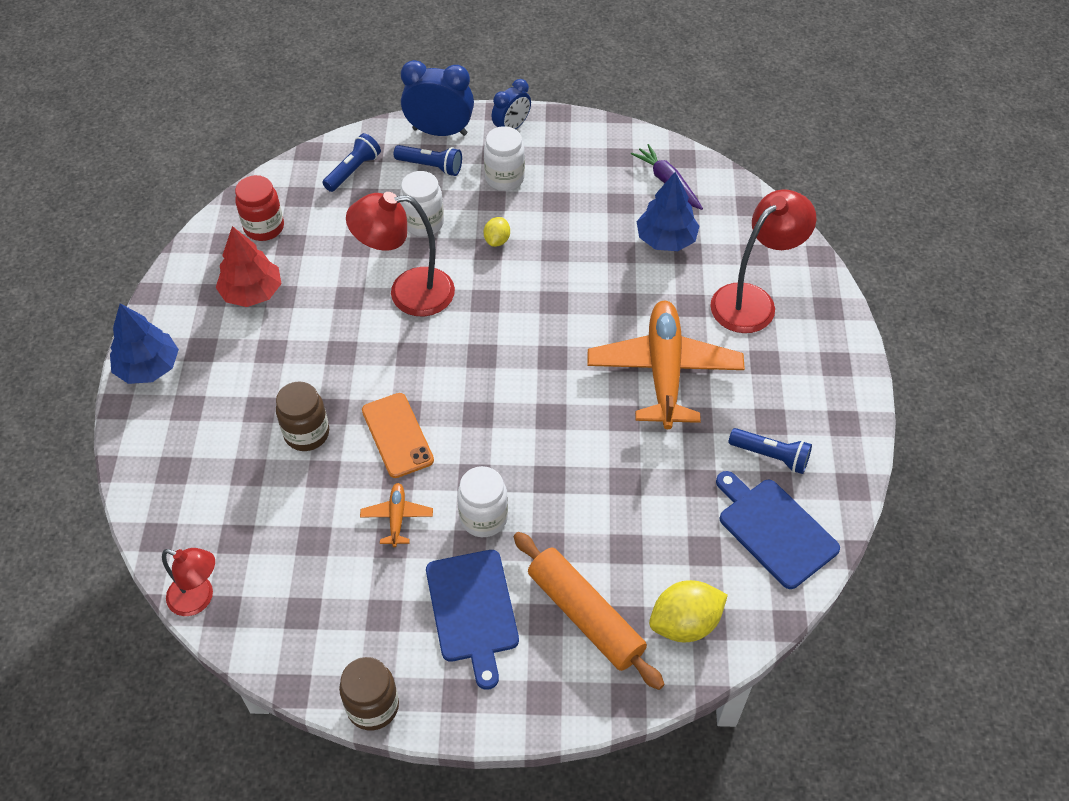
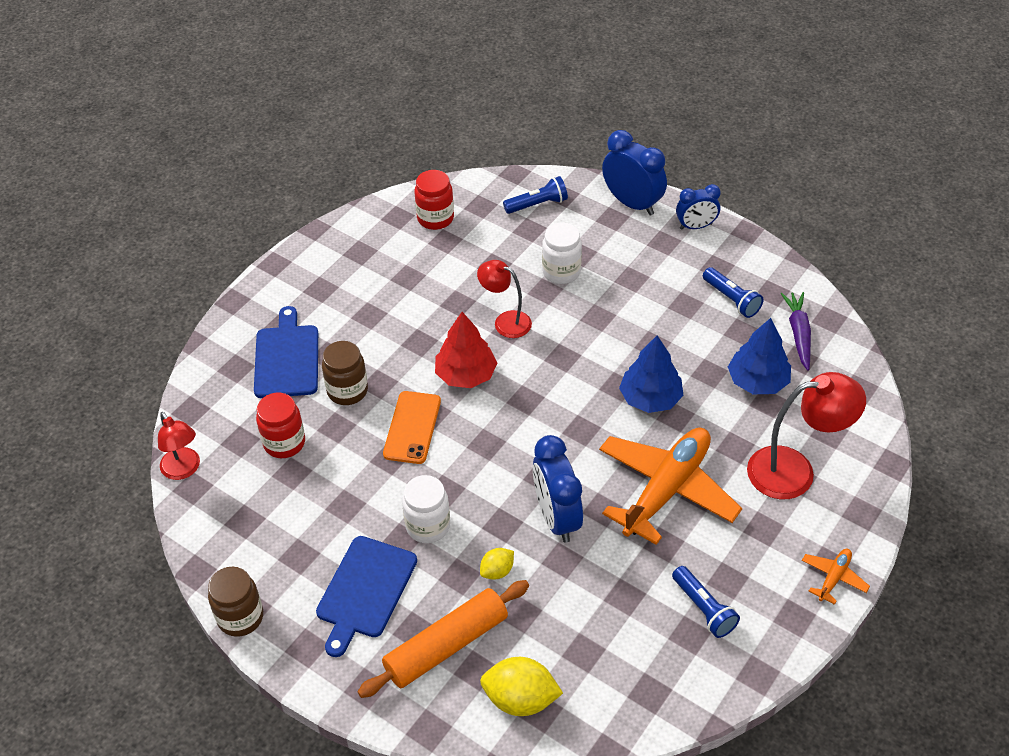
camera: 35 degrees right, 5 degrees down
(148, 367) = (275, 284): blue tree -> blue tree (650, 398)
(252, 292) = (389, 264): red tree -> red tree (466, 375)
(283, 516) = (284, 443): none -> red jar
(397, 517) = (364, 489): orange plane -> orange plane (833, 578)
(408, 293) = (505, 321): red lamp -> red lamp, size x0.62
(431, 166) = (602, 229): blue flashlight -> blue flashlight (731, 299)
(497, 240) = (610, 313): yellow lemon -> yellow lemon (497, 571)
(504, 178) = (656, 266): white jar -> none
(585, 615) = (446, 645): orange rolling pin -> orange rolling pin turned 60 degrees clockwise
(591, 446) = (556, 517): none -> blue clock
(774, 530) = (657, 670): blue cutting board -> blue cutting board (286, 358)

Task details: Please repeat all of the data exactly, excluding images.

Result for this task:
camera: 35 degrees right, 5 degrees down
(148, 367) = (275, 284): blue tree -> blue tree (650, 398)
(252, 292) = (389, 264): red tree -> red tree (466, 375)
(283, 516) = (284, 443): none -> red jar
(397, 517) = (364, 489): orange plane -> orange plane (833, 578)
(408, 293) = (505, 321): red lamp -> red lamp, size x0.62
(431, 166) = (602, 229): blue flashlight -> blue flashlight (731, 299)
(497, 240) = (610, 313): yellow lemon -> yellow lemon (497, 571)
(504, 178) = (656, 266): white jar -> none
(585, 615) = (446, 645): orange rolling pin -> orange rolling pin turned 60 degrees clockwise
(591, 446) = (556, 517): none -> blue clock
(774, 530) = (657, 670): blue cutting board -> blue cutting board (286, 358)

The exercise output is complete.